- Opening Delimiter -

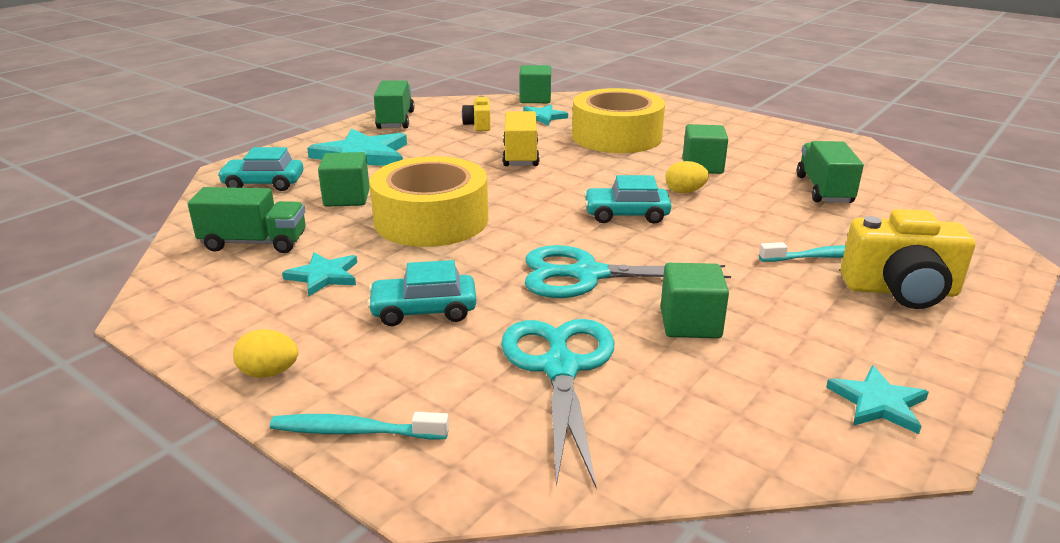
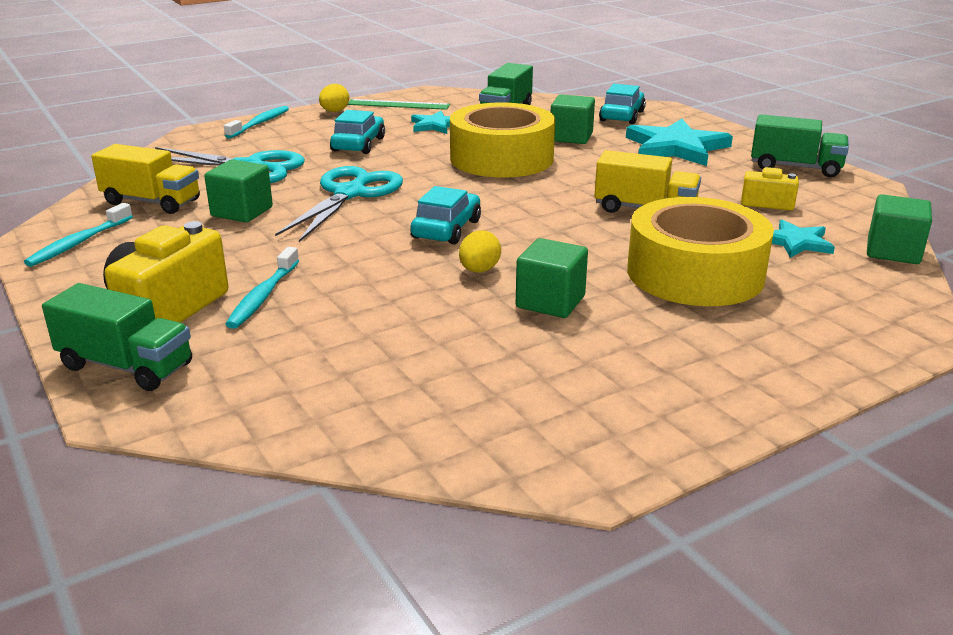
camera: 110 degrees right, 0 degrees up
(224, 324) = (398, 104): none -> green ruler
(729, 401) = (152, 202): none -> yellow truck
(824, 190) = (414, 362): green truck -> green truck (126, 366)
(878, 403) = (79, 243): turquoise star -> turquoise toothbrush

- Closing Delimiter -

• **Aim of the task**
A single figure is the whole answer here: the number of lines in the records above that include "green".

• **Expected answer**
2